Data for processing
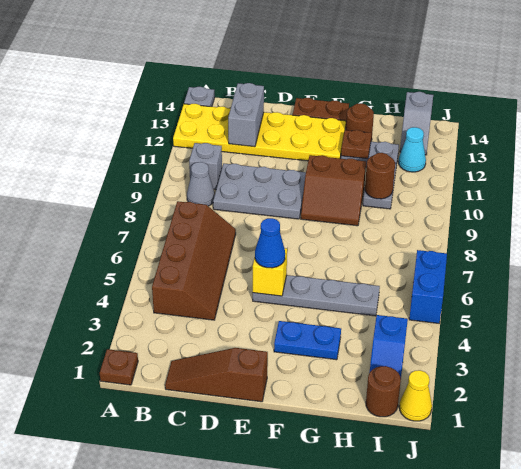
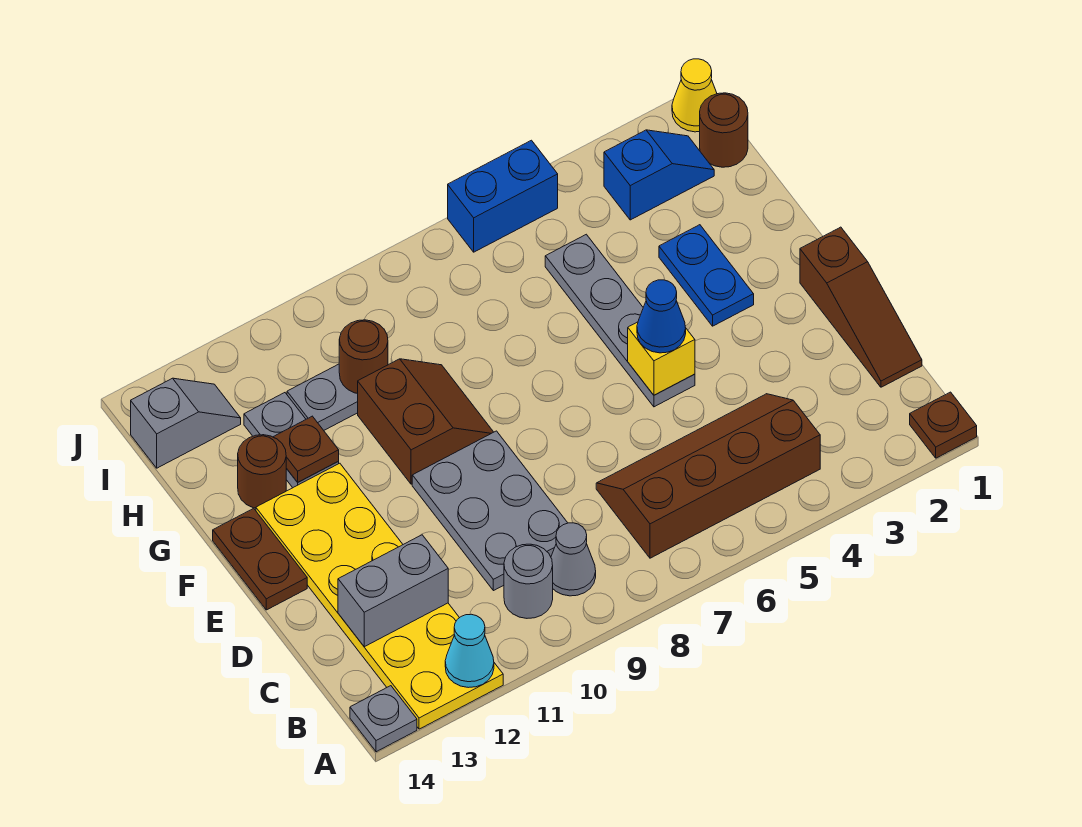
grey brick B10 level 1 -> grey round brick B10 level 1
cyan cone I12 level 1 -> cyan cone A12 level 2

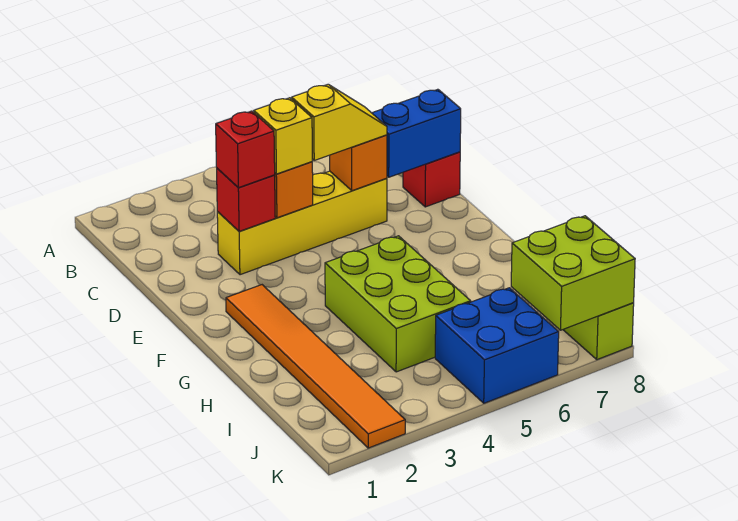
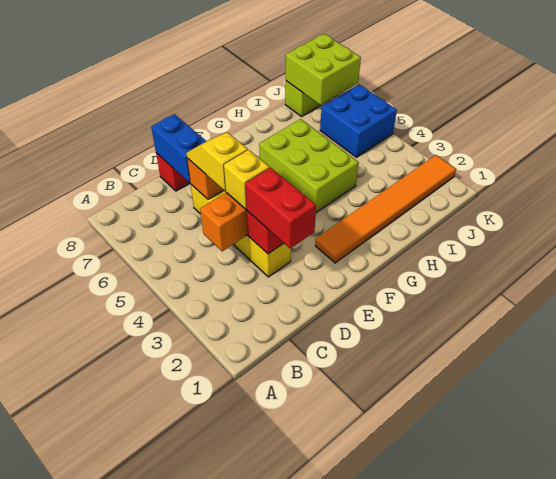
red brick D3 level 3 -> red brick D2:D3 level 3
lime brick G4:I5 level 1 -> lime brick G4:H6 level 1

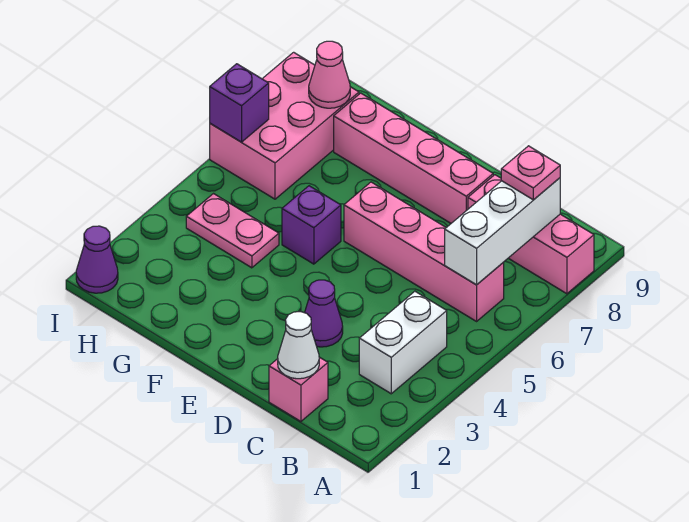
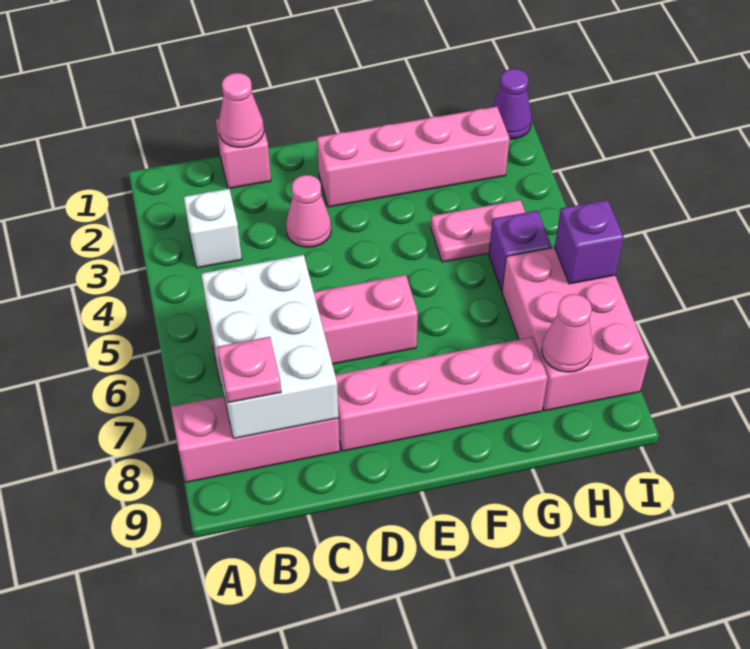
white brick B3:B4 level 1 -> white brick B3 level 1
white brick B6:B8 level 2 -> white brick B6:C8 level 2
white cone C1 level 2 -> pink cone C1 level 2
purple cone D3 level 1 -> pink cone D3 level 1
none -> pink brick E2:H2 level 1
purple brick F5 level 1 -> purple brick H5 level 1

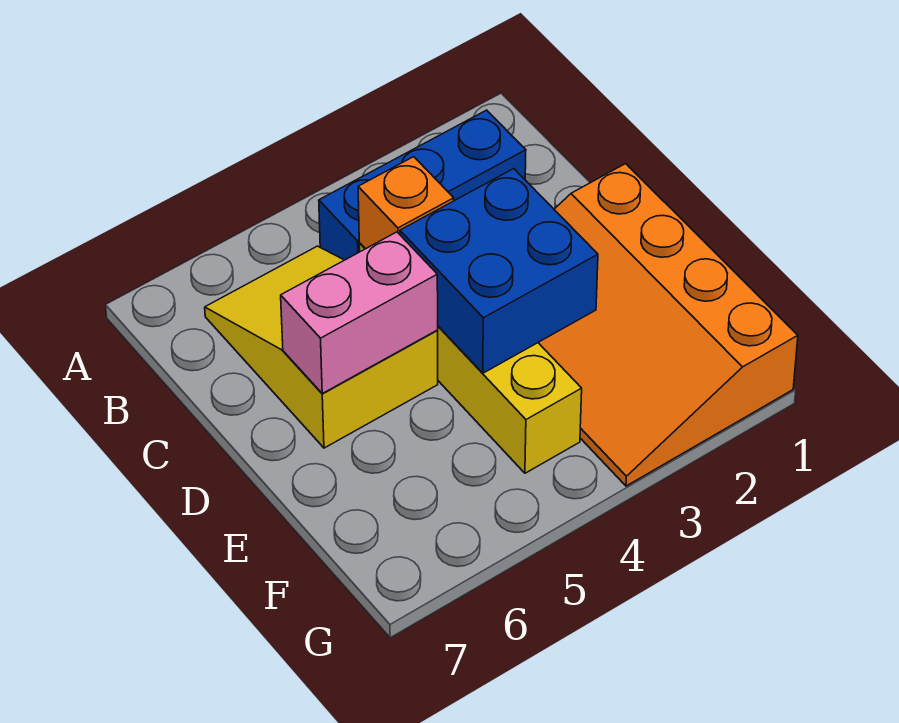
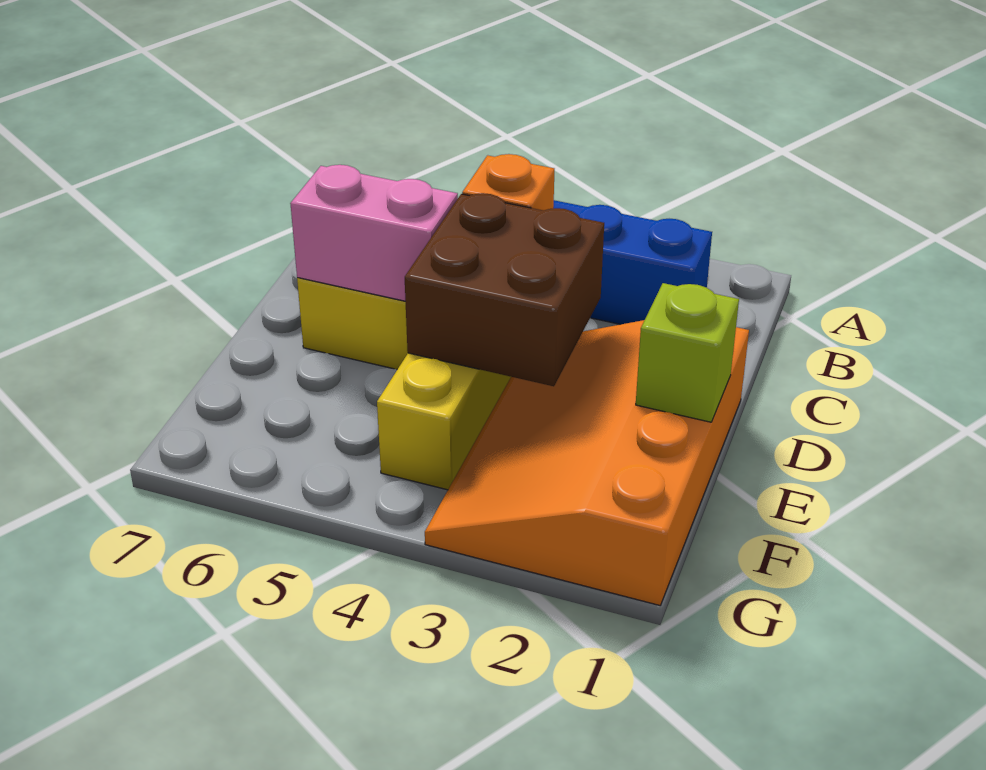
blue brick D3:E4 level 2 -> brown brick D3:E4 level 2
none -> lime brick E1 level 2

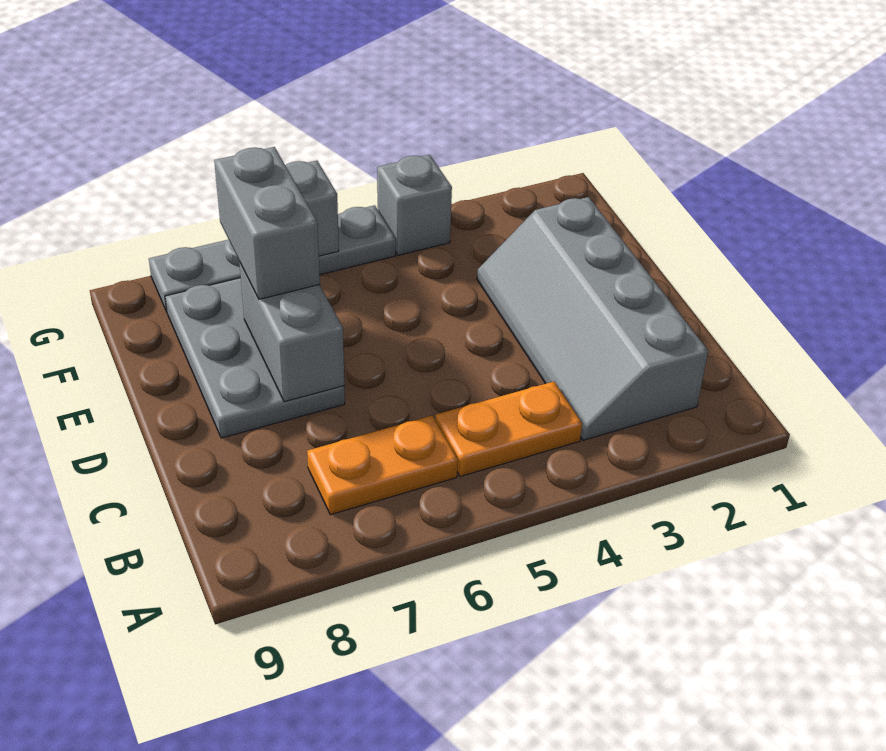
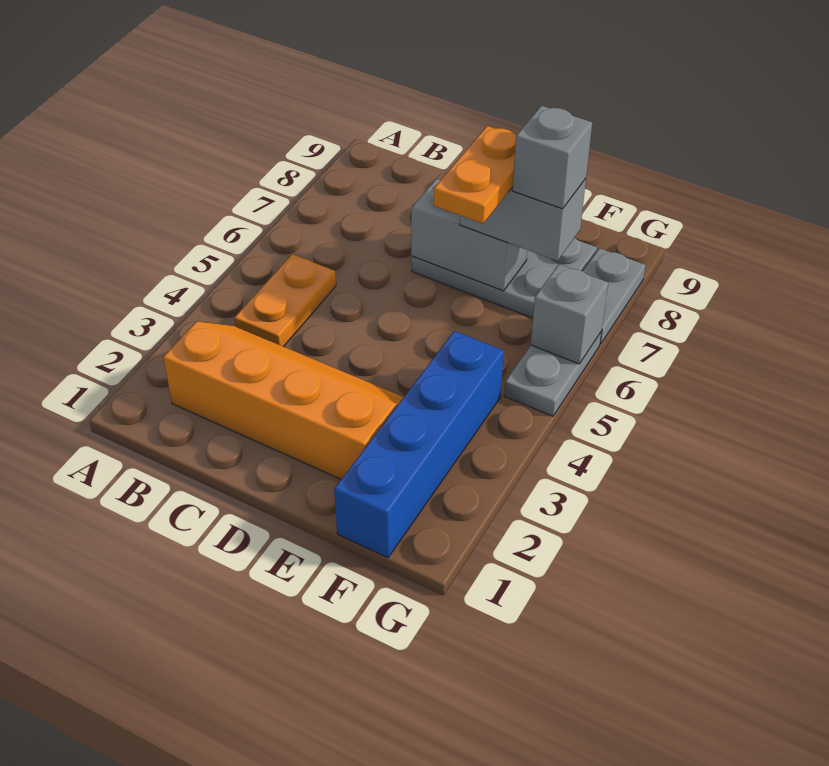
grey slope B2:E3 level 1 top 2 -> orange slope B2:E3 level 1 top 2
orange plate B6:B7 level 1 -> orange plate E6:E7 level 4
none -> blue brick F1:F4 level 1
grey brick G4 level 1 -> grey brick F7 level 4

Action item
Take every line from the data that contains the word "none".

Response to this task
none -> pink brick E2:H2 level 1
none -> lime brick E1 level 2
none -> blue brick F1:F4 level 1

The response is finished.